- Exercise brief -
When you repeat the entries, reproduce each line exactly and omit every picture.

- Provided records -
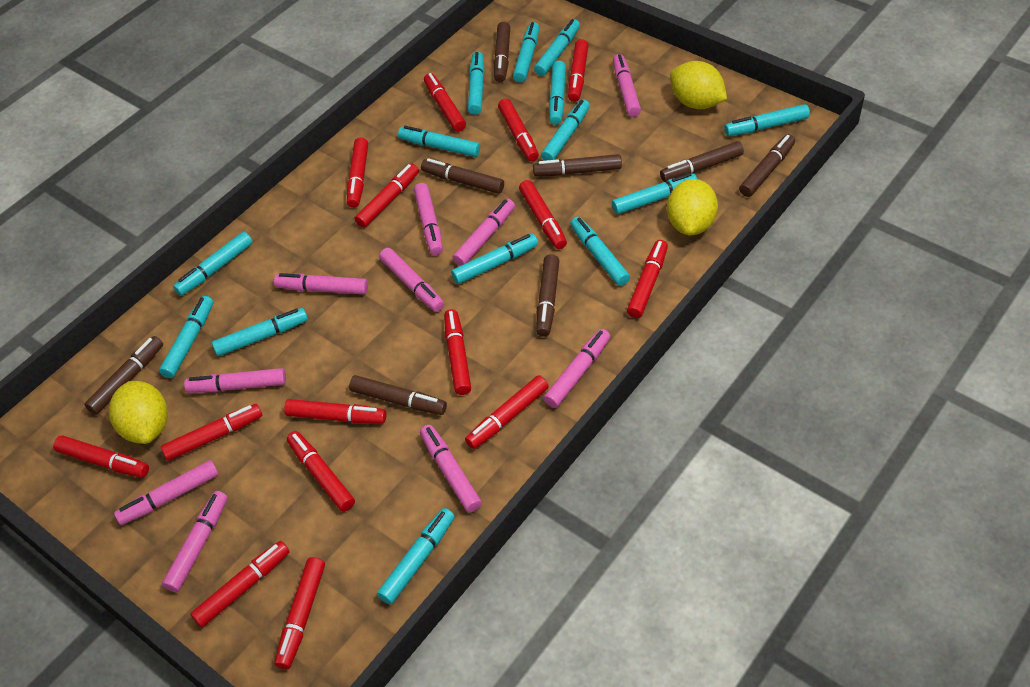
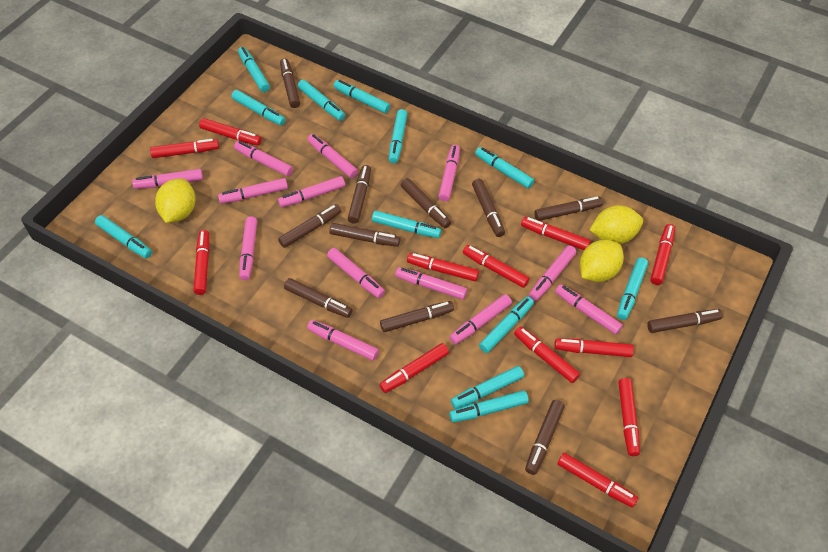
brown marker: 8 -> 11
pink marker: 10 -> 13
red marker: 15 -> 12
turquoise marker: 14 -> 12

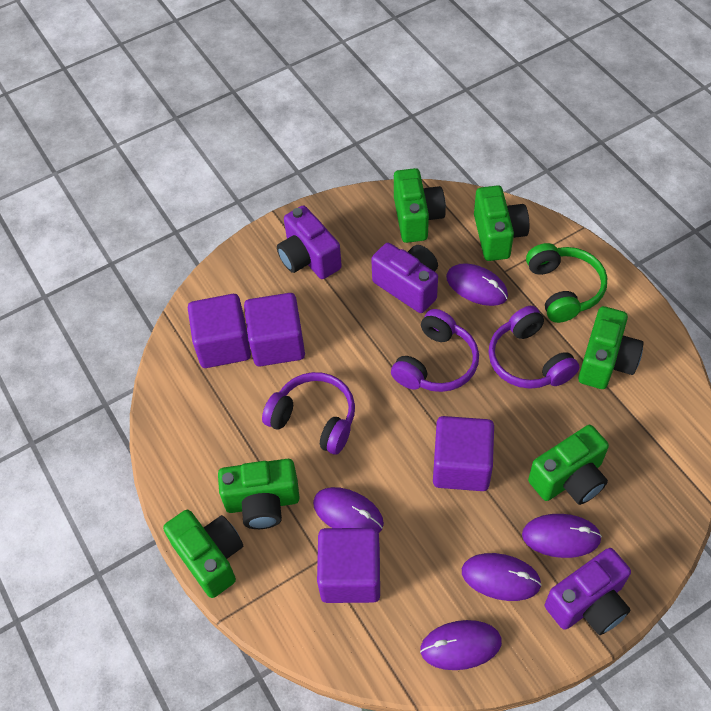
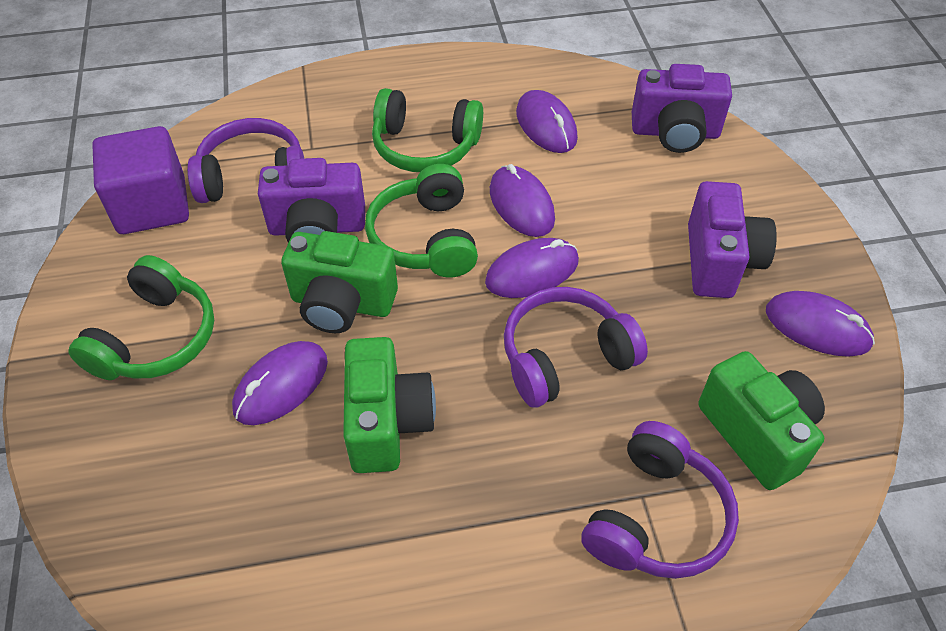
green camera: 6 -> 3
green headphones: 1 -> 3
purple cube: 4 -> 1

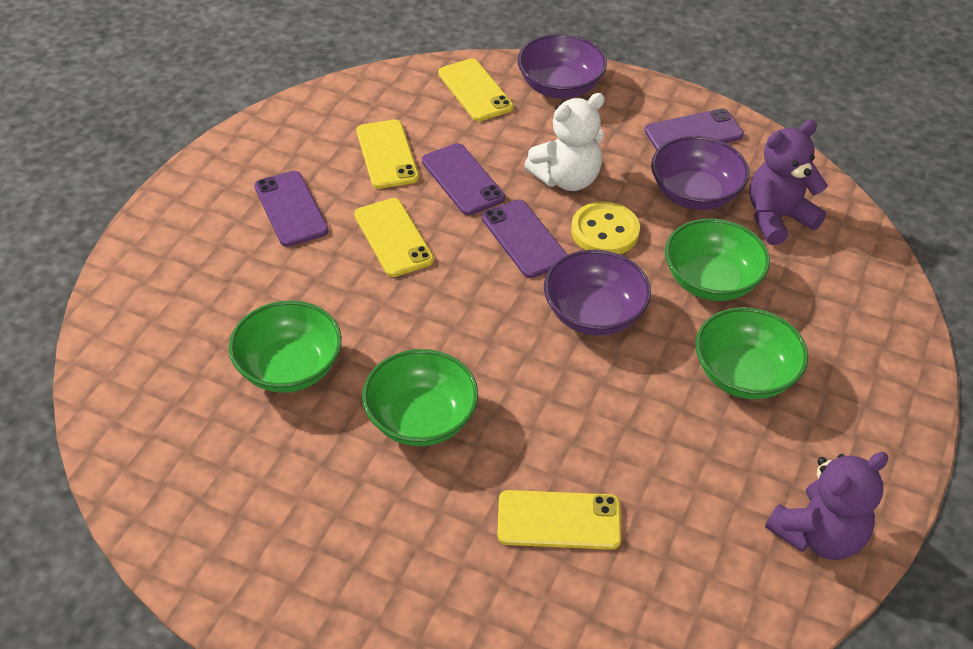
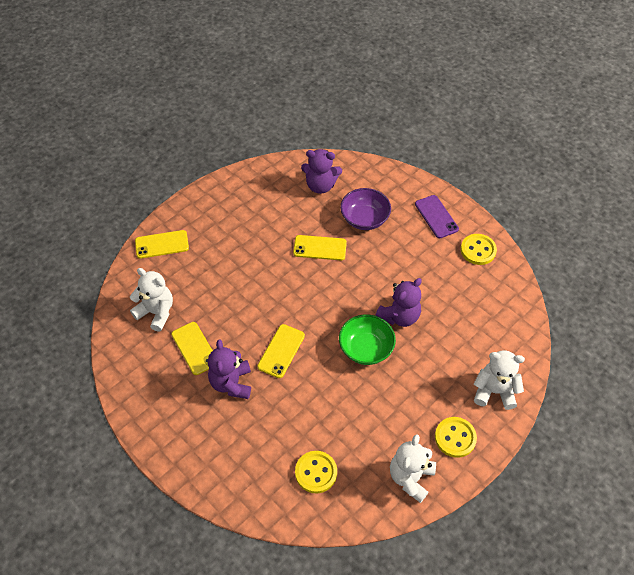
green bowl: 4 -> 1
purple bowl: 3 -> 1
purple phone: 4 -> 1
purple teddy bear: 2 -> 3
white teddy bear: 1 -> 3
yellow button: 1 -> 3

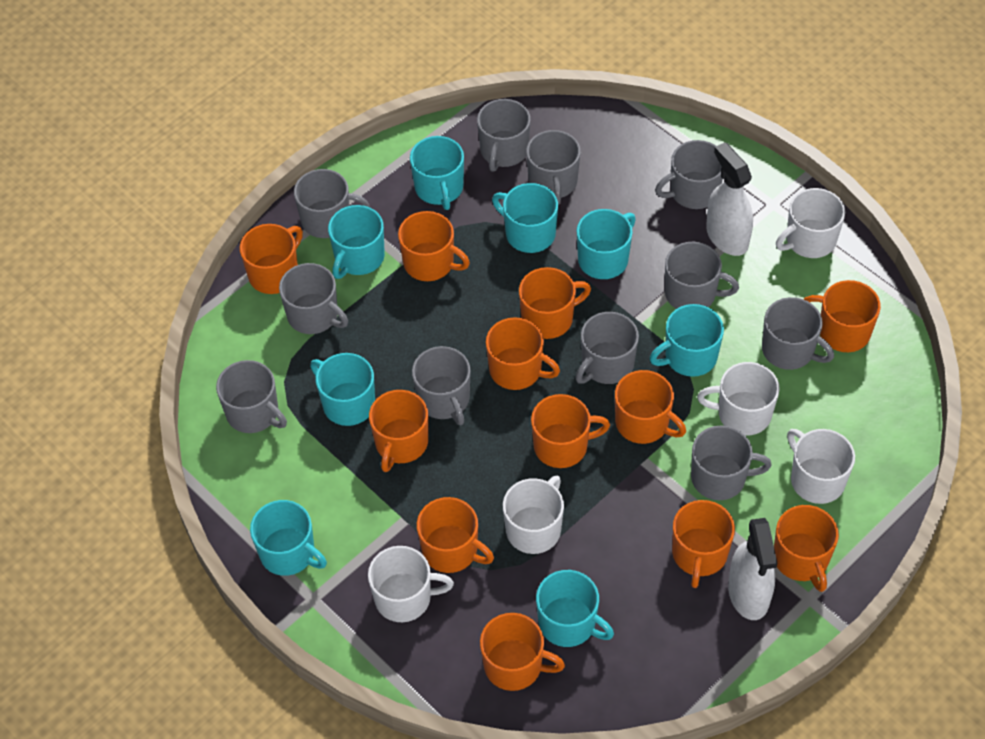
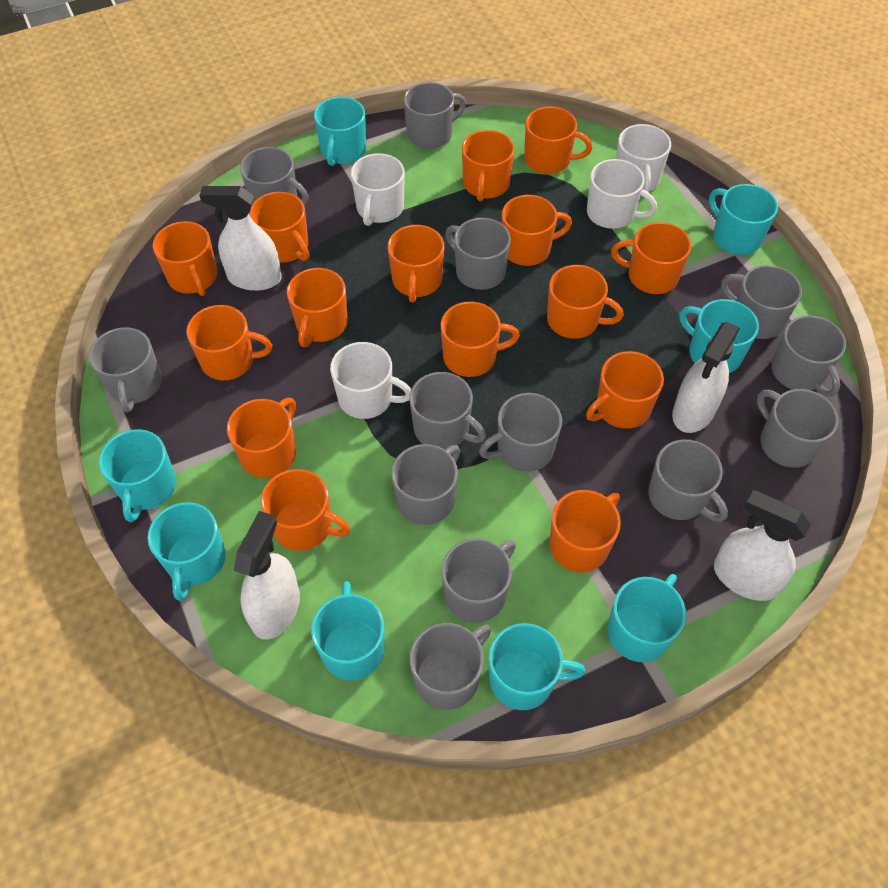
grey mug: 11 -> 13
orange mug: 12 -> 15
white mug: 5 -> 4
white spray bottle: 2 -> 4

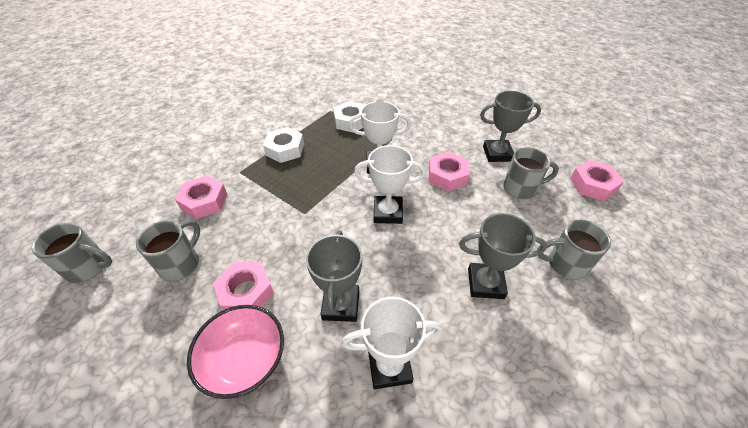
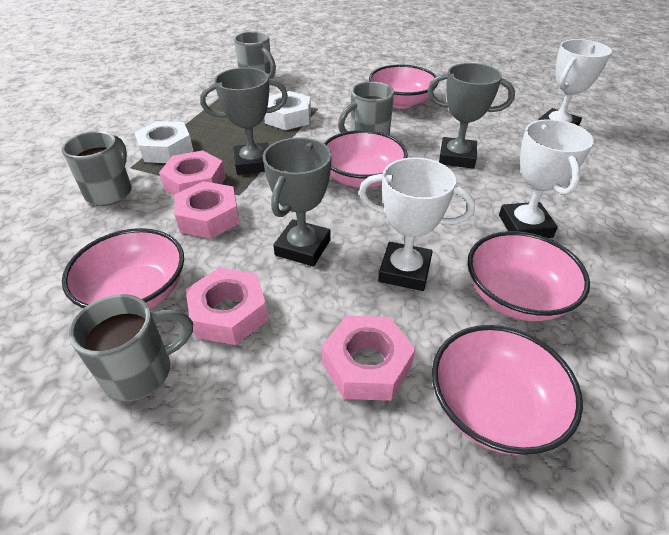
pink bowl: 1 -> 5

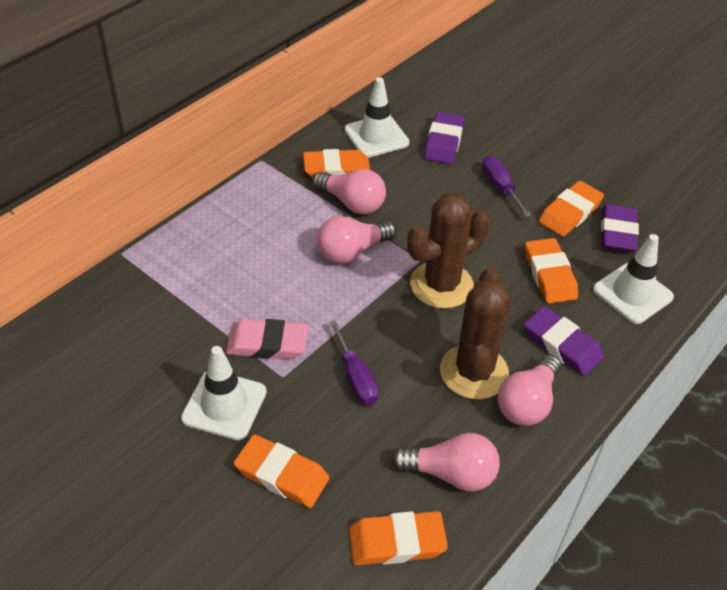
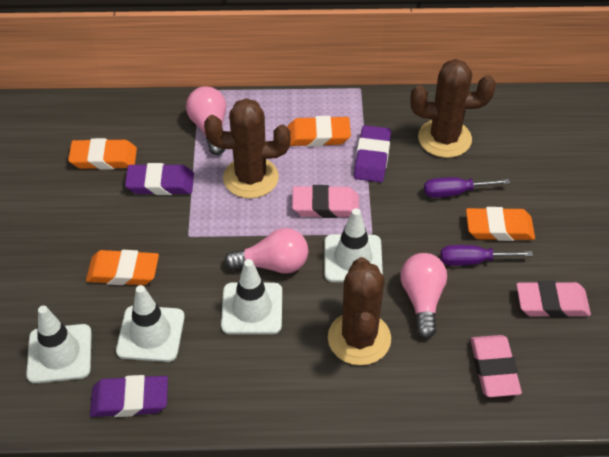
brown cactus: 2 -> 3
orange eraser: 5 -> 4
pink eraser: 1 -> 3
pink light bulb: 4 -> 3
white traffic cone: 3 -> 4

- Result below -
brown marker: 8 -> 11
pink marker: 10 -> 13
red marker: 15 -> 12
turquoise marker: 14 -> 12

green camera: 6 -> 3
green headphones: 1 -> 3
purple cube: 4 -> 1

green bowl: 4 -> 1
purple bowl: 3 -> 1
purple phone: 4 -> 1
purple teddy bear: 2 -> 3
white teddy bear: 1 -> 3
yellow button: 1 -> 3

grey mug: 11 -> 13
orange mug: 12 -> 15
white mug: 5 -> 4
white spray bottle: 2 -> 4

pink bowl: 1 -> 5

brown cactus: 2 -> 3
orange eraser: 5 -> 4
pink eraser: 1 -> 3
pink light bulb: 4 -> 3
white traffic cone: 3 -> 4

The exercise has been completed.